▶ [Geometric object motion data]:
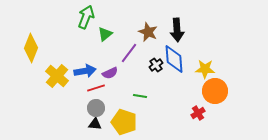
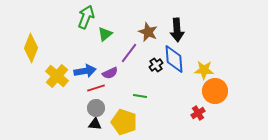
yellow star: moved 1 px left, 1 px down
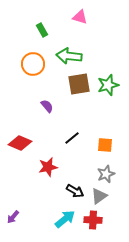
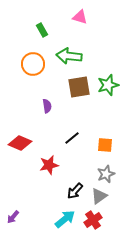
brown square: moved 3 px down
purple semicircle: rotated 32 degrees clockwise
red star: moved 1 px right, 2 px up
black arrow: rotated 102 degrees clockwise
red cross: rotated 36 degrees counterclockwise
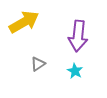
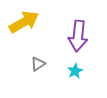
cyan star: rotated 14 degrees clockwise
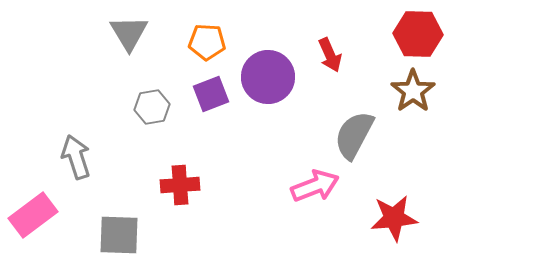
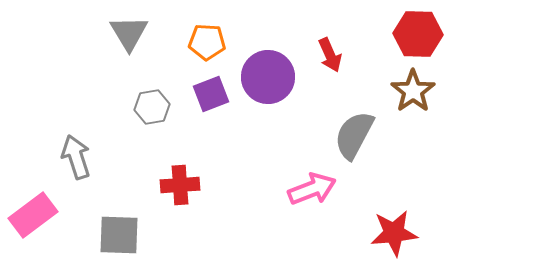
pink arrow: moved 3 px left, 3 px down
red star: moved 15 px down
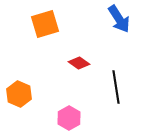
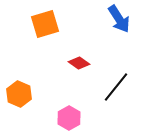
black line: rotated 48 degrees clockwise
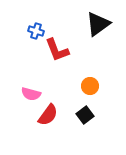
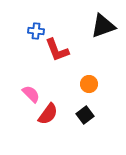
black triangle: moved 5 px right, 2 px down; rotated 16 degrees clockwise
blue cross: rotated 14 degrees counterclockwise
orange circle: moved 1 px left, 2 px up
pink semicircle: rotated 150 degrees counterclockwise
red semicircle: moved 1 px up
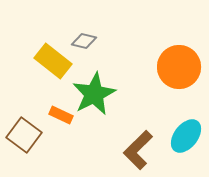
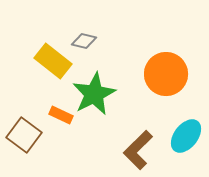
orange circle: moved 13 px left, 7 px down
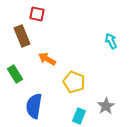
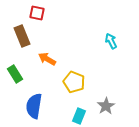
red square: moved 1 px up
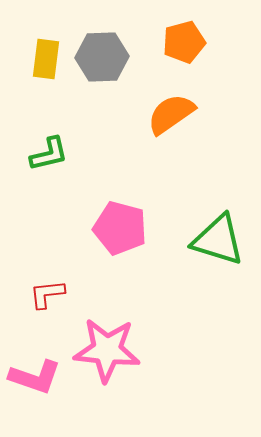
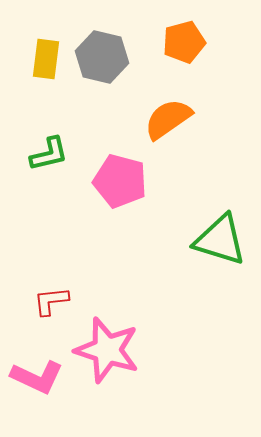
gray hexagon: rotated 15 degrees clockwise
orange semicircle: moved 3 px left, 5 px down
pink pentagon: moved 47 px up
green triangle: moved 2 px right
red L-shape: moved 4 px right, 7 px down
pink star: rotated 12 degrees clockwise
pink L-shape: moved 2 px right; rotated 6 degrees clockwise
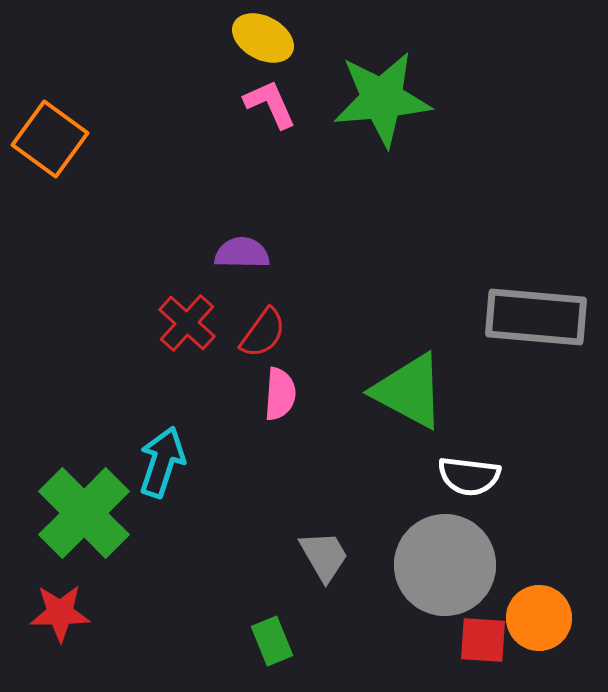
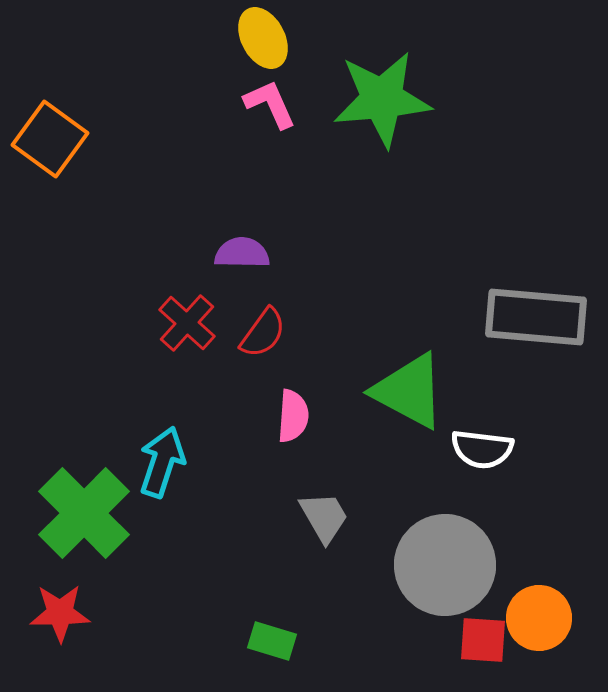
yellow ellipse: rotated 34 degrees clockwise
pink semicircle: moved 13 px right, 22 px down
white semicircle: moved 13 px right, 27 px up
gray trapezoid: moved 39 px up
green rectangle: rotated 51 degrees counterclockwise
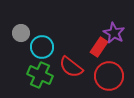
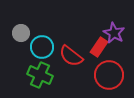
red semicircle: moved 11 px up
red circle: moved 1 px up
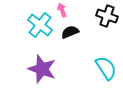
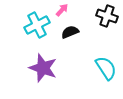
pink arrow: rotated 64 degrees clockwise
cyan cross: moved 3 px left; rotated 25 degrees clockwise
purple star: moved 1 px right, 1 px up
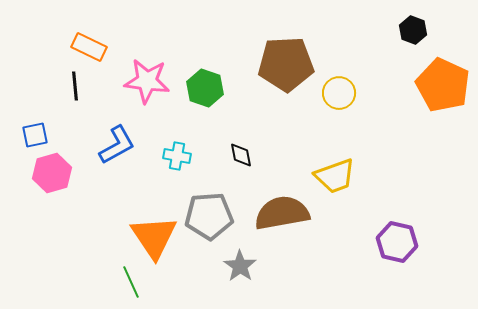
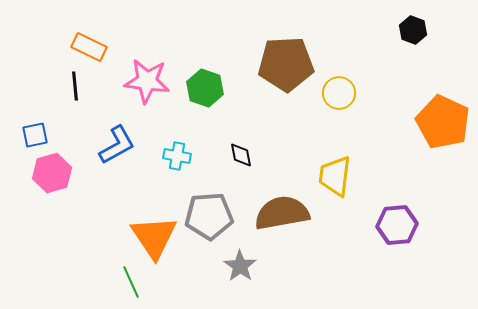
orange pentagon: moved 37 px down
yellow trapezoid: rotated 117 degrees clockwise
purple hexagon: moved 17 px up; rotated 18 degrees counterclockwise
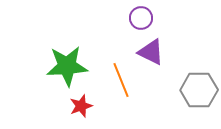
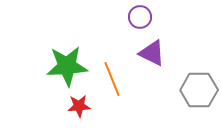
purple circle: moved 1 px left, 1 px up
purple triangle: moved 1 px right, 1 px down
orange line: moved 9 px left, 1 px up
red star: moved 2 px left; rotated 15 degrees clockwise
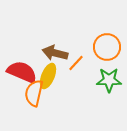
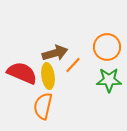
brown arrow: rotated 150 degrees clockwise
orange line: moved 3 px left, 2 px down
red semicircle: moved 1 px down
yellow ellipse: rotated 30 degrees counterclockwise
orange semicircle: moved 9 px right, 13 px down
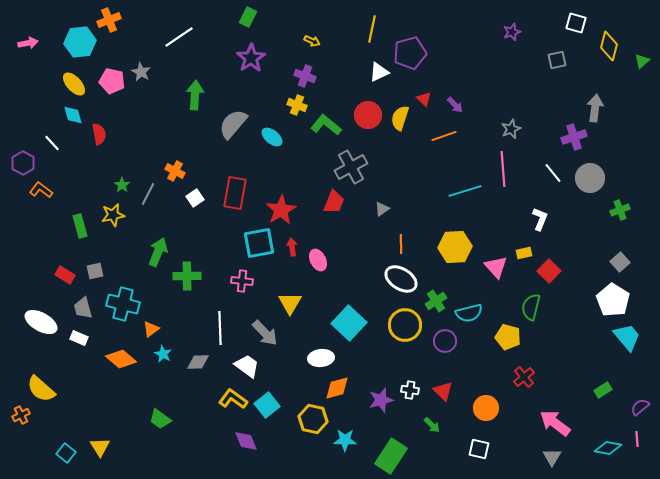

▶ [BRIEF]:
Which lines of the data contain "square"? Copy them all.

▶ [YOUR SOLUTION]:
brown square: moved 3 px down
red square: moved 1 px up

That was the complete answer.